PROBLEM DETAILS – In the data below, the copy begins at the line containing "135 degrees clockwise" and runs through the last line; repeat those lines exactly, minus the pictures.

INPUT FOR THIS TASK –
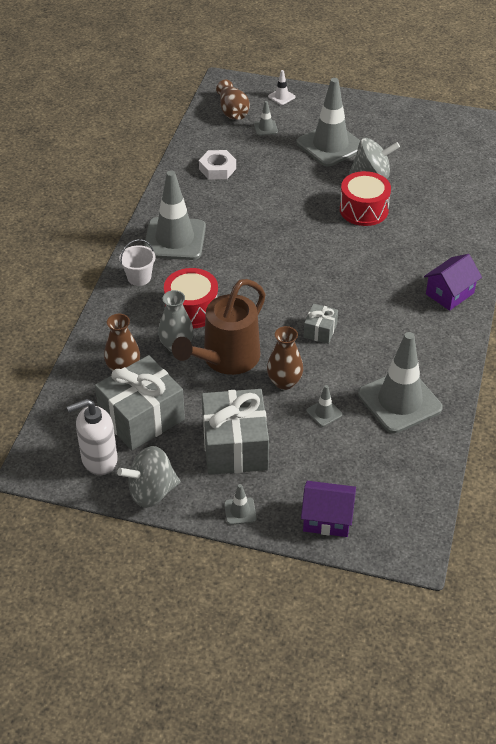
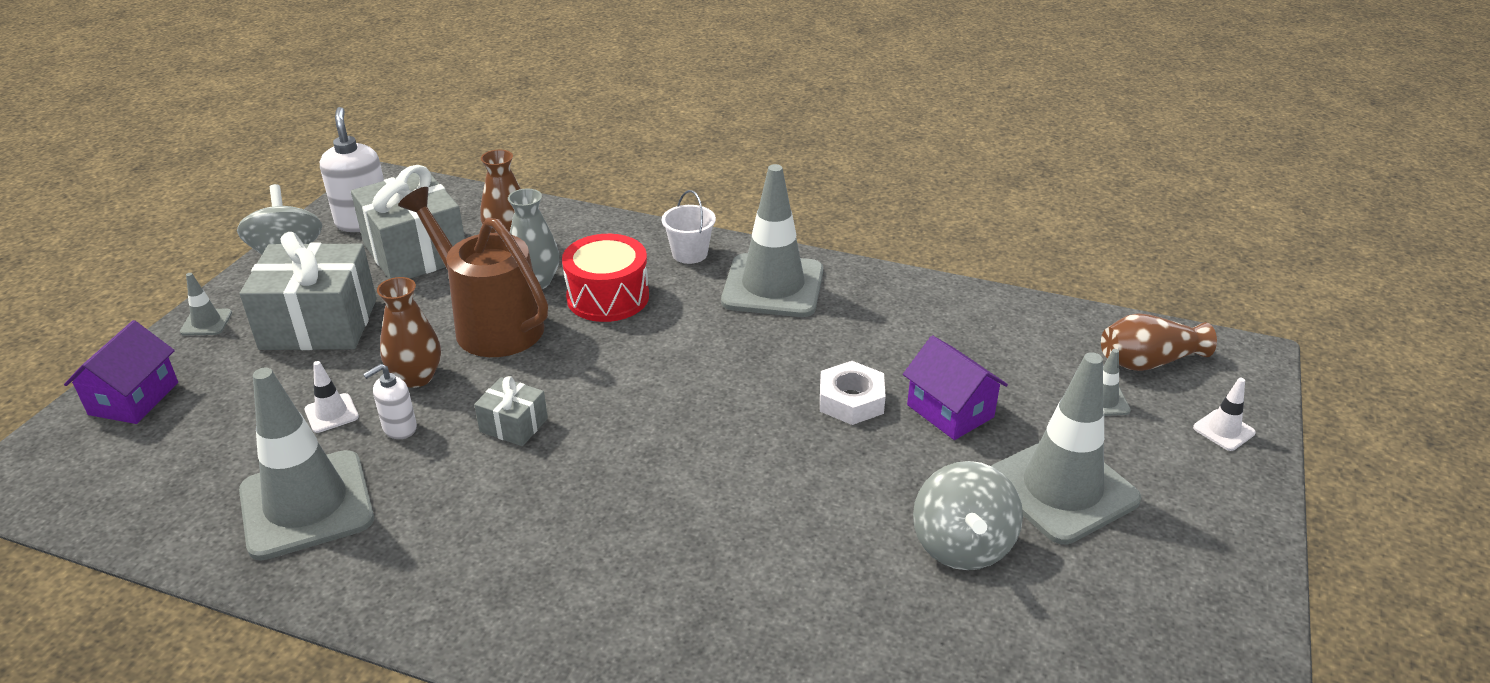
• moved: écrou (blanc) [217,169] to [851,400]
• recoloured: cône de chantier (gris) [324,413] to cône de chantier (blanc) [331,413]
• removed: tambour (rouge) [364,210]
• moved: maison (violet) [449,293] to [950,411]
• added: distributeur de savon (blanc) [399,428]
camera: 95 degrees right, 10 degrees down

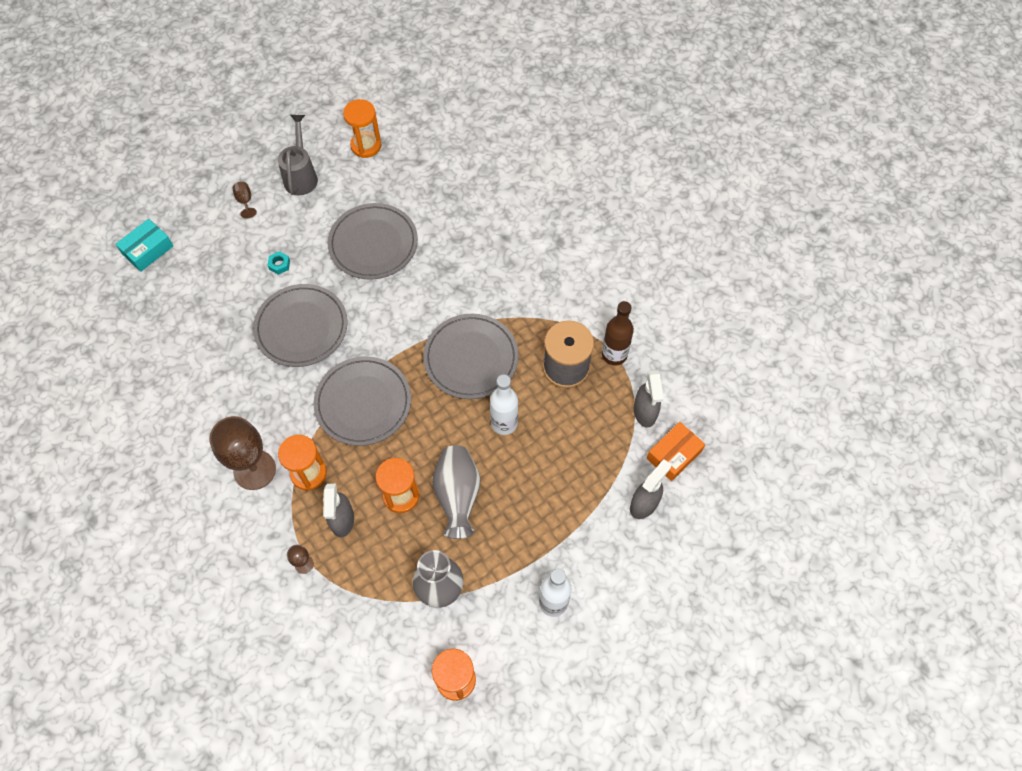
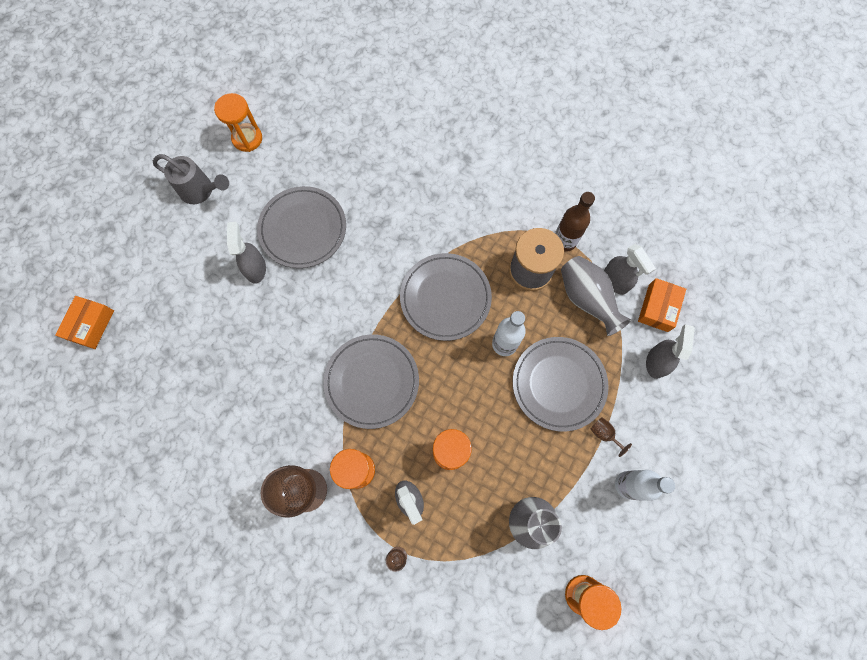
• recoloured: boîte (turquoise) [147,250] to boîte (orange) [91,325]
• moved: verre à pied (marron) [245,201] to [604,434]
• moved: assiette (gris) [301,327] to [558,384]
• removed: écrou (turquoise) [279,264]
• turned: arrosoir (gris) [301,175] = [201,191] 135 degrees clockwise
• moved: vase (gris) [457,496] to [586,299]
• added: vaporisateur (gris) [255,268]
camera: 25 degrees left, 10 degrees up

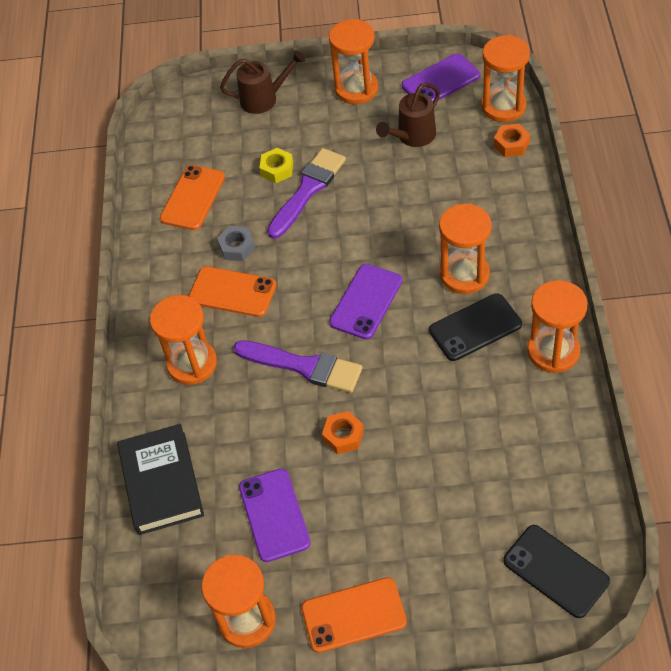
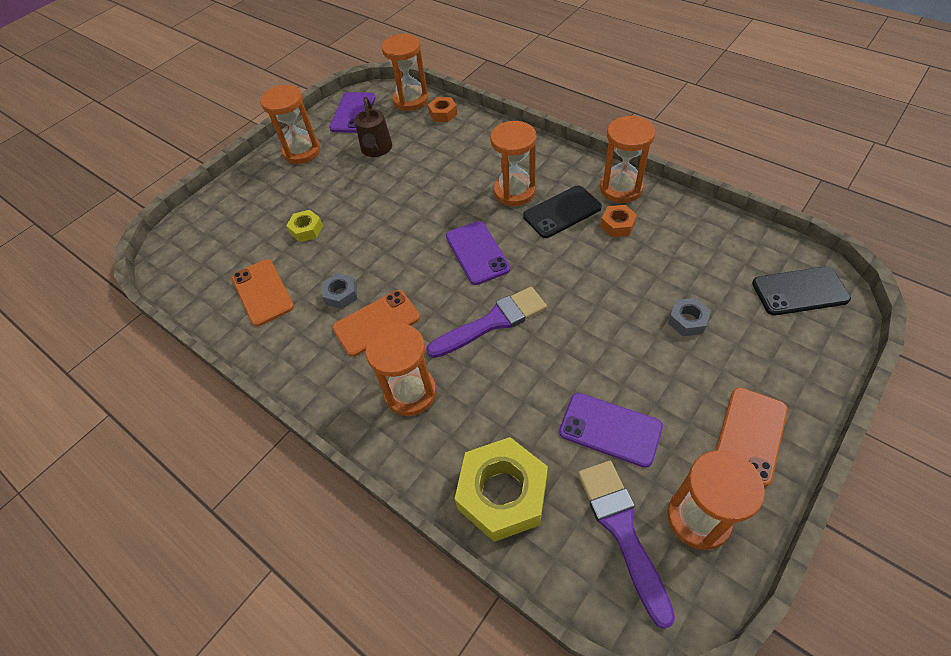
• replaced: livre (noir) [161,483] to écrou (jaune) [502,494]
• removed: arrosoir (marron) [264,99]
• moved: pinceau (violet) [308,190] to [622,531]
• moved: écrou (orange) [343,436] to [617,225]
• turned: téléphone (noir) [475,327] = [562,212] 45 degrees clockwise
• added: écrou (gris) [687,321]
camera: 50 degrees left, 0 degrees up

SOLUTION FOR THIS TASK –
• turned: arrosoir (gris) [301,175] = [201,191] 135 degrees clockwise
• moved: vase (gris) [457,496] to [586,299]
• added: vaporisateur (gris) [255,268]
camera: 25 degrees left, 10 degrees up

• replaced: livre (noir) [161,483] to écrou (jaune) [502,494]
• removed: arrosoir (marron) [264,99]
• moved: pinceau (violet) [308,190] to [622,531]
• moved: écrou (orange) [343,436] to [617,225]
• turned: téléphone (noir) [475,327] = [562,212] 45 degrees clockwise
• added: écrou (gris) [687,321]
camera: 50 degrees left, 0 degrees up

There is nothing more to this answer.